AIM OF THE EXERCISE | Instruction for the data below: set down exactly the lines from the line with "red 1x1 brick" to the line with "lime 1x3 brick [364,250,405,377]", inclusive, and no others.

Data records:

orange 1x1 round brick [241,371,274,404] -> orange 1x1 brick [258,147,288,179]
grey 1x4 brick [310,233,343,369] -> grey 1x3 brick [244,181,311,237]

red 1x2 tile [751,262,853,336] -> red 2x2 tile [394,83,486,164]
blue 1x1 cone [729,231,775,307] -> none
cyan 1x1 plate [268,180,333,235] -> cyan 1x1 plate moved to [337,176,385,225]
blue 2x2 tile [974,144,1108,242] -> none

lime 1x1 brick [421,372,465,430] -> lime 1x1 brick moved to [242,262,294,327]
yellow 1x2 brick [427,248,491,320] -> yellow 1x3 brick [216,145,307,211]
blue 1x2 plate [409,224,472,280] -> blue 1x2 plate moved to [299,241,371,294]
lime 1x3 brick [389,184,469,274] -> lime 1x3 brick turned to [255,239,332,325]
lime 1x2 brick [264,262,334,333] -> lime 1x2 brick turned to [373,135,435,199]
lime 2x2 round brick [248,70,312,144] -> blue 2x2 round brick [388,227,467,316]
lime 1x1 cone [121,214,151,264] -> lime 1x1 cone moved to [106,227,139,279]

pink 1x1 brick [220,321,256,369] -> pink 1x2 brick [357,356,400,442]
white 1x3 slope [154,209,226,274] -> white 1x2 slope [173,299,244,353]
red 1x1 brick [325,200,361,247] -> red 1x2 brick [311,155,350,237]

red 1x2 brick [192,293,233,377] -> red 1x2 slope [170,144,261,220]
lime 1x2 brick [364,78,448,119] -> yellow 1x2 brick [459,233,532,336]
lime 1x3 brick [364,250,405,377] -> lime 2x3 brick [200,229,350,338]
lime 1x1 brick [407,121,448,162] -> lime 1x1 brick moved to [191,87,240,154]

RESULT BELOW |
red 1x1 brick [325,200,361,247] -> red 1x2 brick [311,155,350,237]

red 1x2 brick [192,293,233,377] -> red 1x2 slope [170,144,261,220]
lime 1x2 brick [364,78,448,119] -> yellow 1x2 brick [459,233,532,336]
lime 1x3 brick [364,250,405,377] -> lime 2x3 brick [200,229,350,338]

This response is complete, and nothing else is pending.